STATED PROBLEM: Pick out each line in the items below that contains the string "kern" and copy those lines in full. Letter case counts when matching.

::: INPUT ROWS :::

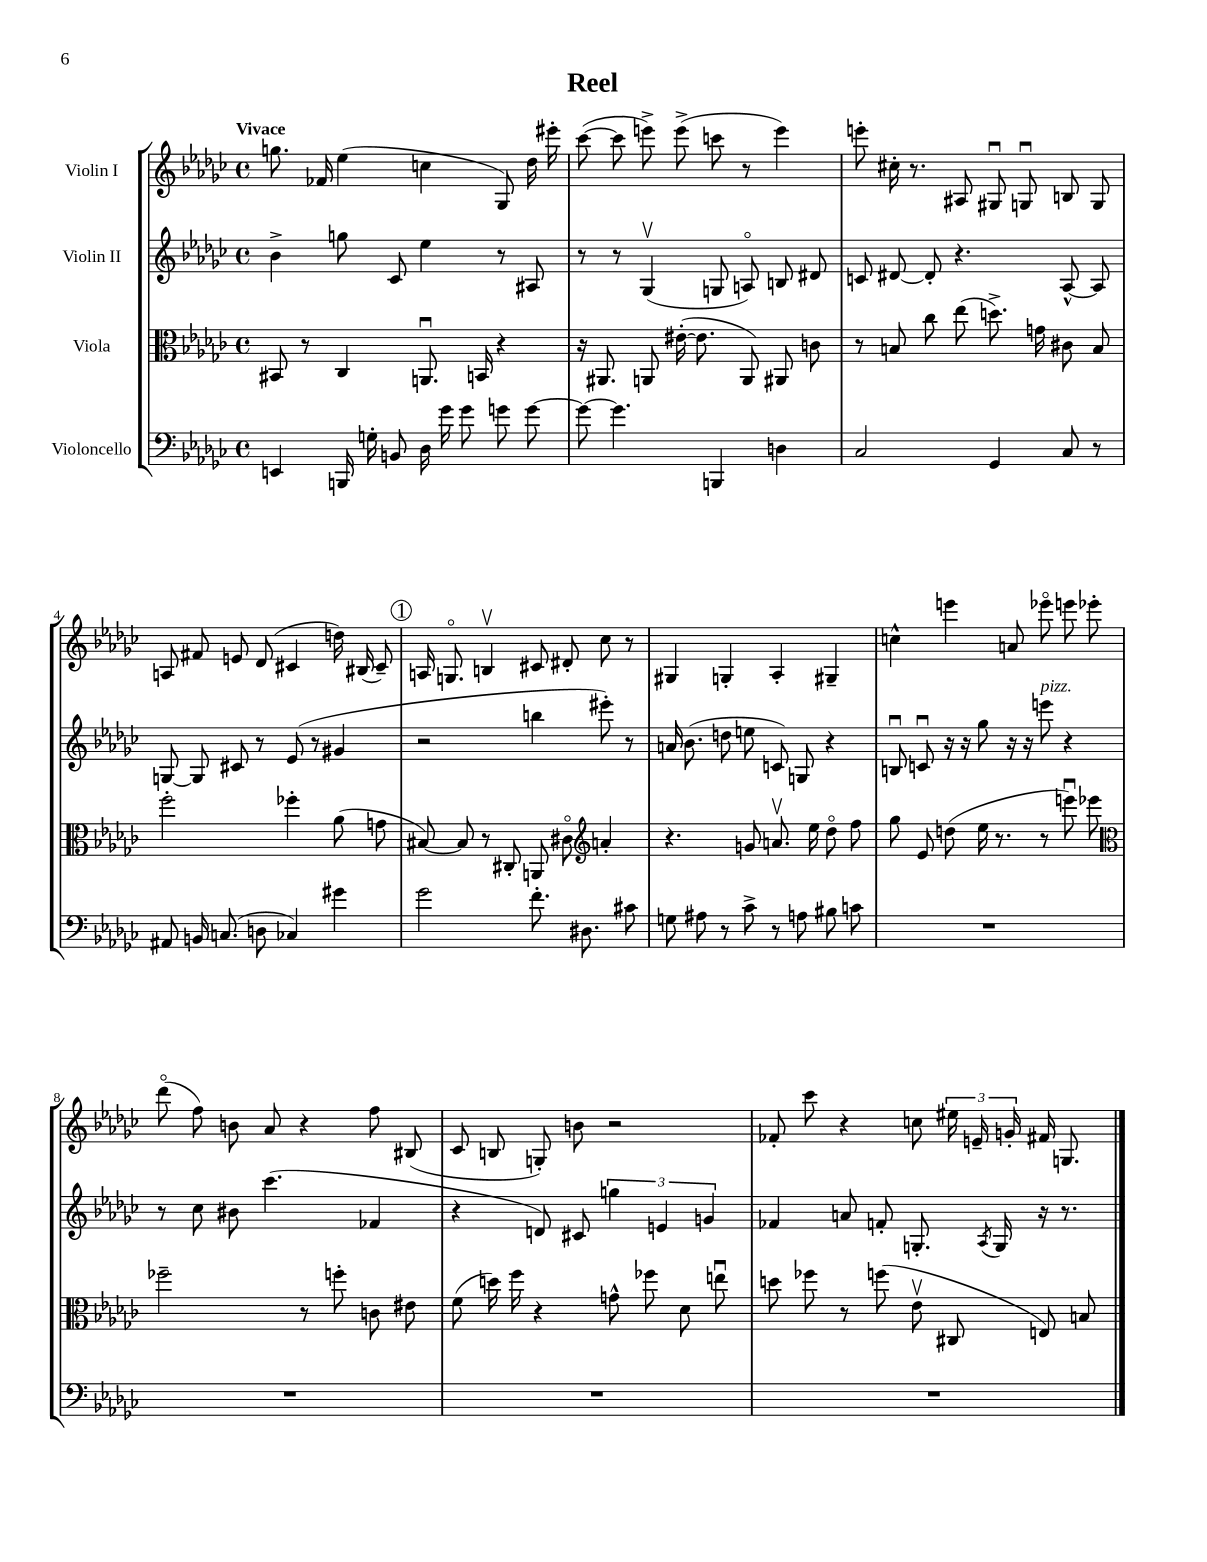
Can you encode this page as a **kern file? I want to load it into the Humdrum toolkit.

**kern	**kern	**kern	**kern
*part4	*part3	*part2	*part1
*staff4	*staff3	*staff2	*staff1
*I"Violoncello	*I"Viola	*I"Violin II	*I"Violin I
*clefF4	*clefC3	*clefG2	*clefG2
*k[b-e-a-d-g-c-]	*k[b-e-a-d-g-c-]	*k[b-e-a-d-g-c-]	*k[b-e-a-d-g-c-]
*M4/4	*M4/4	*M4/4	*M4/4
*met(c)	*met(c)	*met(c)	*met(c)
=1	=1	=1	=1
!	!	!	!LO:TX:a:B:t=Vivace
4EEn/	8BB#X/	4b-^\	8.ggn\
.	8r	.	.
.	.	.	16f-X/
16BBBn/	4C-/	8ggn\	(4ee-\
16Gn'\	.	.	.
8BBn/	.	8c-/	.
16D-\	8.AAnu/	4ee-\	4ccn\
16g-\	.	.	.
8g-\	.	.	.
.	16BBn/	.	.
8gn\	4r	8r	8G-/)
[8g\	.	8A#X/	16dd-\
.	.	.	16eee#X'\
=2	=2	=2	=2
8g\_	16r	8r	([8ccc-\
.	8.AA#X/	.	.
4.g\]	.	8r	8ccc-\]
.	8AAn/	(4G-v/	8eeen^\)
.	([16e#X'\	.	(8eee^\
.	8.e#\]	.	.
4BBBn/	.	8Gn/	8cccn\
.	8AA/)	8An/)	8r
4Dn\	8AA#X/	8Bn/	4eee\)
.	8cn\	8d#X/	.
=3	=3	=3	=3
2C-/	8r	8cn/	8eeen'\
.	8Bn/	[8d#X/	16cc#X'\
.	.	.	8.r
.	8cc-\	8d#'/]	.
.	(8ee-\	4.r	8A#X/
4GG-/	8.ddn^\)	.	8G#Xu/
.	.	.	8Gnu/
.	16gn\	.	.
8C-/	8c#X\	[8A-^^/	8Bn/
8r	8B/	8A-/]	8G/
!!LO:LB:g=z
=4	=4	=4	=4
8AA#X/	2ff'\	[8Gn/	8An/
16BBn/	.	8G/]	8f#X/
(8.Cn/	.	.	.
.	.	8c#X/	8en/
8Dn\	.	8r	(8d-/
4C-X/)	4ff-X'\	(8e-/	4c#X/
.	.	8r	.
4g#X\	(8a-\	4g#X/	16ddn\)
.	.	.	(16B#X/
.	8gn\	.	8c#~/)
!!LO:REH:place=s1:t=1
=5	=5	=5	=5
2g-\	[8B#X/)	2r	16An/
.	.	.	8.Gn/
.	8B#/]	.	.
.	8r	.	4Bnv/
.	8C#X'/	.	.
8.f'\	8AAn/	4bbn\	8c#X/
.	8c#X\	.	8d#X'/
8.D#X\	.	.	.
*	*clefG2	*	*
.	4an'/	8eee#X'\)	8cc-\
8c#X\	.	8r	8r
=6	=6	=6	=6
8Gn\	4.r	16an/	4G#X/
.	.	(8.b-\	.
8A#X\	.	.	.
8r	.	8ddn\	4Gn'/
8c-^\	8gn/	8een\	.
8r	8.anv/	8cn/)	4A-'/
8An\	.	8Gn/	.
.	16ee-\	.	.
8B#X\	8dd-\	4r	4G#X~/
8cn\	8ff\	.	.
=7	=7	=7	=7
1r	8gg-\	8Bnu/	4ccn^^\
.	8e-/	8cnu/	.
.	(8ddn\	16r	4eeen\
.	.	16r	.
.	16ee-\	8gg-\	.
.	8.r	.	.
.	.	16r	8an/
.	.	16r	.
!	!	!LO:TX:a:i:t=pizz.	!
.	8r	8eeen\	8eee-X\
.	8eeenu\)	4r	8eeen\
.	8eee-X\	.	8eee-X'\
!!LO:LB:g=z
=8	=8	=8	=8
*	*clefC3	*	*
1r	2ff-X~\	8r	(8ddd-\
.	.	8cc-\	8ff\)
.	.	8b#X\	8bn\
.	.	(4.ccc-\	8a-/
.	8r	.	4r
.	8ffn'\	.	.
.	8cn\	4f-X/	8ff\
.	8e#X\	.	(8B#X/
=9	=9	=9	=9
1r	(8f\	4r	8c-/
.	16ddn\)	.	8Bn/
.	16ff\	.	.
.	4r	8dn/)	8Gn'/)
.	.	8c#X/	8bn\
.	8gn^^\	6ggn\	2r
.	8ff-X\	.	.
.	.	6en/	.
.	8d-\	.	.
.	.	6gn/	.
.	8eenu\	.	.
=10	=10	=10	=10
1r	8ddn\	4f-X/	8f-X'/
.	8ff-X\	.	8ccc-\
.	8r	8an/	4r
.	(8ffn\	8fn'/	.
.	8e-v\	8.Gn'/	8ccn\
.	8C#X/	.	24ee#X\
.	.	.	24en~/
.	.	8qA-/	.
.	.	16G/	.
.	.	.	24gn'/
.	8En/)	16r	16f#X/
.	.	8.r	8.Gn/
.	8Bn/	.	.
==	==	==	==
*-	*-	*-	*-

:::

TASK ANSWER:
Can you encode this page as a **kern file? I want to load it into the Humdrum toolkit.
**kern	**kern	**kern	**kern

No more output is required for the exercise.